═══ Data section
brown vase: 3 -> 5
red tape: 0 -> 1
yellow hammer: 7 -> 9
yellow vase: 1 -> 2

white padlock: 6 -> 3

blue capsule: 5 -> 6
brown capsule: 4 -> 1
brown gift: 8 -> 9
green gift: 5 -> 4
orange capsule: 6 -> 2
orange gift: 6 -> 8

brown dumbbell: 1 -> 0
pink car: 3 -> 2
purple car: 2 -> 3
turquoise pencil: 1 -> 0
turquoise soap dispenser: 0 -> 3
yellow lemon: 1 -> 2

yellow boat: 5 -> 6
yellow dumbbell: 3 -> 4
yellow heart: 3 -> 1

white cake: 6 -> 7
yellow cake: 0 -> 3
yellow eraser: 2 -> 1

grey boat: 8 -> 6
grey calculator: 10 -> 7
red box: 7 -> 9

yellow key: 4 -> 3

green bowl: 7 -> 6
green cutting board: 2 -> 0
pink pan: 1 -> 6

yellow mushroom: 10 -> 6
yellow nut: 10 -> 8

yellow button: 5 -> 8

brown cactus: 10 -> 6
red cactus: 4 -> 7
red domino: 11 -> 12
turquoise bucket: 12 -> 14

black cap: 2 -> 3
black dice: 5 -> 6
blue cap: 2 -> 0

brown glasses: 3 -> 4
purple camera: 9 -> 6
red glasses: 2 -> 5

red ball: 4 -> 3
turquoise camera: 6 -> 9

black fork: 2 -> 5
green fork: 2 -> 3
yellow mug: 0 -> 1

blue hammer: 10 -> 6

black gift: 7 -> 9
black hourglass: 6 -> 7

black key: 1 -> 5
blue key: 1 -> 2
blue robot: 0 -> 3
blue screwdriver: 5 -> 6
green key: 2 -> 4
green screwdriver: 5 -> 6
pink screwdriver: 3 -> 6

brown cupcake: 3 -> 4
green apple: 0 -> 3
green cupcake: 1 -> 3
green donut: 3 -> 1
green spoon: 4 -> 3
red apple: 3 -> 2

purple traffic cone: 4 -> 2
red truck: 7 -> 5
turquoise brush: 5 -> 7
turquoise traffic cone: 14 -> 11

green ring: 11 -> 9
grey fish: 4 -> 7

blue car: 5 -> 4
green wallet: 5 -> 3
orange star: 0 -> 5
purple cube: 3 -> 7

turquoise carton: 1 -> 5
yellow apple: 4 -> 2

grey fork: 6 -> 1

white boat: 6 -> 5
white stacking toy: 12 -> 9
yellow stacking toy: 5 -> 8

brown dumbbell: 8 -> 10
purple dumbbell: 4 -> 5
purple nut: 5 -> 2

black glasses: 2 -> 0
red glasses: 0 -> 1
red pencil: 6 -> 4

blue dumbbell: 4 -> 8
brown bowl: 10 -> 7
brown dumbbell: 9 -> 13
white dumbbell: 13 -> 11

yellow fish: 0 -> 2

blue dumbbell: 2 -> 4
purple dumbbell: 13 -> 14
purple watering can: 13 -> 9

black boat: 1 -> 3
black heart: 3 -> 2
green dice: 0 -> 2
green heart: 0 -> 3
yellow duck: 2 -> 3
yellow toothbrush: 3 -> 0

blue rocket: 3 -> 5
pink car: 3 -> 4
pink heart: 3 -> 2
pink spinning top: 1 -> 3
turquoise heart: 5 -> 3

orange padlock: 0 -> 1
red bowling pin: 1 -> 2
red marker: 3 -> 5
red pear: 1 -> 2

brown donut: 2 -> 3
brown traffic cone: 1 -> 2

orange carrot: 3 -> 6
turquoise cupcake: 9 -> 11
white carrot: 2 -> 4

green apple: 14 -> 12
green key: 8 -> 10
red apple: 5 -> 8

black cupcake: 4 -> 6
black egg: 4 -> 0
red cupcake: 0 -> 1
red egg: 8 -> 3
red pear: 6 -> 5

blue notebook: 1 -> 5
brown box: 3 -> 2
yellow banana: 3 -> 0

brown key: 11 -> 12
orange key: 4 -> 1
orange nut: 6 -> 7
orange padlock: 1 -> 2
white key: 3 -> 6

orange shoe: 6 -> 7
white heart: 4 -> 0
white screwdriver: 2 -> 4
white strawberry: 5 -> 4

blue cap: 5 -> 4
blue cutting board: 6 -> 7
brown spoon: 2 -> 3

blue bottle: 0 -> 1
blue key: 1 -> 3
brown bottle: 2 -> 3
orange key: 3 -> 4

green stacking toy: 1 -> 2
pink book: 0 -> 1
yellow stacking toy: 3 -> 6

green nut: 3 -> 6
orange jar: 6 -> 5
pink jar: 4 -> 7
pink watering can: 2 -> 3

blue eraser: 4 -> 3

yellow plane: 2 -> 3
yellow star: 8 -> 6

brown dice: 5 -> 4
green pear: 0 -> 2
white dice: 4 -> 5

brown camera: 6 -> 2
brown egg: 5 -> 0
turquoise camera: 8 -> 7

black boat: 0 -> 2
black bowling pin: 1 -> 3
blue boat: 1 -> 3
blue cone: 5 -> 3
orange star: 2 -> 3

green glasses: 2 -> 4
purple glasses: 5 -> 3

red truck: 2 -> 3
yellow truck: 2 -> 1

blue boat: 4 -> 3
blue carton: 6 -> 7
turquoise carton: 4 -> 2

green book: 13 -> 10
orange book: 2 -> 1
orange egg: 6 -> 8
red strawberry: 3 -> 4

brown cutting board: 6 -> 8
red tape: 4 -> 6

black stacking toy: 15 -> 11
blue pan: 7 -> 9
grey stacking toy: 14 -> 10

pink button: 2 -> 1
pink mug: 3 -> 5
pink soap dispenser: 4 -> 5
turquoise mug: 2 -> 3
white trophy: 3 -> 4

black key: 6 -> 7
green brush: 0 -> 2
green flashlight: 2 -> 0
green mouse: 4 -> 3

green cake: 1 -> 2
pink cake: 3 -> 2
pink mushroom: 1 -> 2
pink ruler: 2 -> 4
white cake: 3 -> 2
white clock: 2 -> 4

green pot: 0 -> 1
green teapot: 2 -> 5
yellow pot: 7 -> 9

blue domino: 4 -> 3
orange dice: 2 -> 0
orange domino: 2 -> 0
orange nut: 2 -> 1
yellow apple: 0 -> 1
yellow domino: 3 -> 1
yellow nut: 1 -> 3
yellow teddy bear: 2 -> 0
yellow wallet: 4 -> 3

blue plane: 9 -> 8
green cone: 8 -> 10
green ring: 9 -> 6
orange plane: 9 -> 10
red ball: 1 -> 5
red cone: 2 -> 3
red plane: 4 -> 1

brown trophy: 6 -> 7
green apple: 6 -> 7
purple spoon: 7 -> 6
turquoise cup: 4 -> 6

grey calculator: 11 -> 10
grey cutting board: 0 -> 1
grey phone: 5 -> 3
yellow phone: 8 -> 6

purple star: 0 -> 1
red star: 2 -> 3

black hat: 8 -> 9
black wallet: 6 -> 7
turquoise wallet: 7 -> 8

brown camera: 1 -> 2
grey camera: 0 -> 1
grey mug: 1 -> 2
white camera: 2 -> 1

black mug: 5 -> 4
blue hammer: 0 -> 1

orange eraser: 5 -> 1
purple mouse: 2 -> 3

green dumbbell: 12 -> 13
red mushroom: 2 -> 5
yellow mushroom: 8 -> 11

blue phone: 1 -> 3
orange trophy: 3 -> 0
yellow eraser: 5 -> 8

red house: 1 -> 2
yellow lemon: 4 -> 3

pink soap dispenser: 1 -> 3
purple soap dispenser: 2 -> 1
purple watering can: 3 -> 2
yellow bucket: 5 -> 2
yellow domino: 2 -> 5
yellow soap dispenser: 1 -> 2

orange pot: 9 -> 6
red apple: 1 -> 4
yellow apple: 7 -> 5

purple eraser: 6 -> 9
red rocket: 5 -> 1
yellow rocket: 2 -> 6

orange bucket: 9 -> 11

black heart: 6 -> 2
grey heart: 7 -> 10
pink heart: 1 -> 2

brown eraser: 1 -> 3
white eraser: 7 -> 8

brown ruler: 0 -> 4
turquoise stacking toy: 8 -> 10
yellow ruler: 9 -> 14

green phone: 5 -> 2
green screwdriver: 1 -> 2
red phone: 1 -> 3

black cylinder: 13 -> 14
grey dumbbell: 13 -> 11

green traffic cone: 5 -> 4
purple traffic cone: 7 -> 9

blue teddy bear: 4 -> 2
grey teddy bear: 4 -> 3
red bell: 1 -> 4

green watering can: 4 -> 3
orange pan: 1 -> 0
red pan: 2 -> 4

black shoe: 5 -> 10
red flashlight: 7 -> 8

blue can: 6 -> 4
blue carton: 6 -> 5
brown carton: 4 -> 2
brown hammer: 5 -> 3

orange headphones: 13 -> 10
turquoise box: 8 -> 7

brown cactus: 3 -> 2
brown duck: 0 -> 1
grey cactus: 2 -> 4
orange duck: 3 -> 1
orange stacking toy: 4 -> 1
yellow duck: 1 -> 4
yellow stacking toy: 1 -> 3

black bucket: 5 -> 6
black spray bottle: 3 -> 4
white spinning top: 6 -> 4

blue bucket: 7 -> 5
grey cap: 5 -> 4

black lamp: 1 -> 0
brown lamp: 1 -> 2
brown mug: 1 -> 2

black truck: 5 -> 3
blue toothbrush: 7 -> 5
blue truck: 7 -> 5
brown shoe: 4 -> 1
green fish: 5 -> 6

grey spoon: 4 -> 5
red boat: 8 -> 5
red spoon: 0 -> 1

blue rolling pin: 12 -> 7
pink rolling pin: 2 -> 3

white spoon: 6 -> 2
══════
Assignment
Copy exactly the stretch of data above from the line with "black cupcake: 4 -> 6" through the line with "blue domino: 4 -> 3", and omit all other lines.

Exercise result
black cupcake: 4 -> 6
black egg: 4 -> 0
red cupcake: 0 -> 1
red egg: 8 -> 3
red pear: 6 -> 5

blue notebook: 1 -> 5
brown box: 3 -> 2
yellow banana: 3 -> 0

brown key: 11 -> 12
orange key: 4 -> 1
orange nut: 6 -> 7
orange padlock: 1 -> 2
white key: 3 -> 6

orange shoe: 6 -> 7
white heart: 4 -> 0
white screwdriver: 2 -> 4
white strawberry: 5 -> 4

blue cap: 5 -> 4
blue cutting board: 6 -> 7
brown spoon: 2 -> 3

blue bottle: 0 -> 1
blue key: 1 -> 3
brown bottle: 2 -> 3
orange key: 3 -> 4

green stacking toy: 1 -> 2
pink book: 0 -> 1
yellow stacking toy: 3 -> 6

green nut: 3 -> 6
orange jar: 6 -> 5
pink jar: 4 -> 7
pink watering can: 2 -> 3

blue eraser: 4 -> 3

yellow plane: 2 -> 3
yellow star: 8 -> 6

brown dice: 5 -> 4
green pear: 0 -> 2
white dice: 4 -> 5

brown camera: 6 -> 2
brown egg: 5 -> 0
turquoise camera: 8 -> 7

black boat: 0 -> 2
black bowling pin: 1 -> 3
blue boat: 1 -> 3
blue cone: 5 -> 3
orange star: 2 -> 3

green glasses: 2 -> 4
purple glasses: 5 -> 3

red truck: 2 -> 3
yellow truck: 2 -> 1

blue boat: 4 -> 3
blue carton: 6 -> 7
turquoise carton: 4 -> 2

green book: 13 -> 10
orange book: 2 -> 1
orange egg: 6 -> 8
red strawberry: 3 -> 4

brown cutting board: 6 -> 8
red tape: 4 -> 6

black stacking toy: 15 -> 11
blue pan: 7 -> 9
grey stacking toy: 14 -> 10

pink button: 2 -> 1
pink mug: 3 -> 5
pink soap dispenser: 4 -> 5
turquoise mug: 2 -> 3
white trophy: 3 -> 4

black key: 6 -> 7
green brush: 0 -> 2
green flashlight: 2 -> 0
green mouse: 4 -> 3

green cake: 1 -> 2
pink cake: 3 -> 2
pink mushroom: 1 -> 2
pink ruler: 2 -> 4
white cake: 3 -> 2
white clock: 2 -> 4

green pot: 0 -> 1
green teapot: 2 -> 5
yellow pot: 7 -> 9

blue domino: 4 -> 3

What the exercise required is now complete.